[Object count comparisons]
..........

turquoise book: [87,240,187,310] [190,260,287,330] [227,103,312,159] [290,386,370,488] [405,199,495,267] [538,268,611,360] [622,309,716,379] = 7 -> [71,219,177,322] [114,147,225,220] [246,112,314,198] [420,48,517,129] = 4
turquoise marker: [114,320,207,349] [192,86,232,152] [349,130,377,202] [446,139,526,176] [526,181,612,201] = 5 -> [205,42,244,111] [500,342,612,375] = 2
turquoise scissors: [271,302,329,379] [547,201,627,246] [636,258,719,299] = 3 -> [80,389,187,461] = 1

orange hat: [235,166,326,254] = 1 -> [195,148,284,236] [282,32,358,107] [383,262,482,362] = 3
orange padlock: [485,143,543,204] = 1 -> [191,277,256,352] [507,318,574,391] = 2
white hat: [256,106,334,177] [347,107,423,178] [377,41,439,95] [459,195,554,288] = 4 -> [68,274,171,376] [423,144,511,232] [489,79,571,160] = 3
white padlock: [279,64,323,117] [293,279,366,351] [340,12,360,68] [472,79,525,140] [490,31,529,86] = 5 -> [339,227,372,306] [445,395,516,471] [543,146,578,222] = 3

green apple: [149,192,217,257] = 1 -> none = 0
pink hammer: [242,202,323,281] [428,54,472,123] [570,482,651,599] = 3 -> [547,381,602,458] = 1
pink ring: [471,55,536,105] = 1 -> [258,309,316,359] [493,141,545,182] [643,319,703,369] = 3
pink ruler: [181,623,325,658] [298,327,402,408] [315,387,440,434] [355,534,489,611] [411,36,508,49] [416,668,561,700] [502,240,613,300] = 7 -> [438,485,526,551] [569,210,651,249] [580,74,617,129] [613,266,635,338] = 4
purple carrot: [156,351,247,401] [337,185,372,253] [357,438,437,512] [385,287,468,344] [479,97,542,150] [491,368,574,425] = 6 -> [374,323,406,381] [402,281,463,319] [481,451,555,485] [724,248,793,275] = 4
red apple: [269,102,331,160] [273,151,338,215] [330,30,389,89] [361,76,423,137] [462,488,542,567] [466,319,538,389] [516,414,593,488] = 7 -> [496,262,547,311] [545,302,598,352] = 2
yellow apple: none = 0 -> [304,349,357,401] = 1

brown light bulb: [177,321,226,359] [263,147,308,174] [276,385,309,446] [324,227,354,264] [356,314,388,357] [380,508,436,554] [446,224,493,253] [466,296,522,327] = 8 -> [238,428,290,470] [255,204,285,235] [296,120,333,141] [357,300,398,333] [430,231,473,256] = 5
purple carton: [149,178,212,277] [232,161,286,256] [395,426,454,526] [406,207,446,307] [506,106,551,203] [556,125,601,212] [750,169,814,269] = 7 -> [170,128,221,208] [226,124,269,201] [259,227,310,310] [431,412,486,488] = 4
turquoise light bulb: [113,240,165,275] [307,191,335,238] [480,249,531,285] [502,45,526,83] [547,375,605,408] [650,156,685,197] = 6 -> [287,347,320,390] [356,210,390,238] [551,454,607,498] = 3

..........

▶ [Exercise directions] I need every line of the data that has the word "white"; please list them.

▶ [Output for this exercise]
white hat: [256,106,334,177] [347,107,423,178] [377,41,439,95] [459,195,554,288] = 4 -> [68,274,171,376] [423,144,511,232] [489,79,571,160] = 3
white padlock: [279,64,323,117] [293,279,366,351] [340,12,360,68] [472,79,525,140] [490,31,529,86] = 5 -> [339,227,372,306] [445,395,516,471] [543,146,578,222] = 3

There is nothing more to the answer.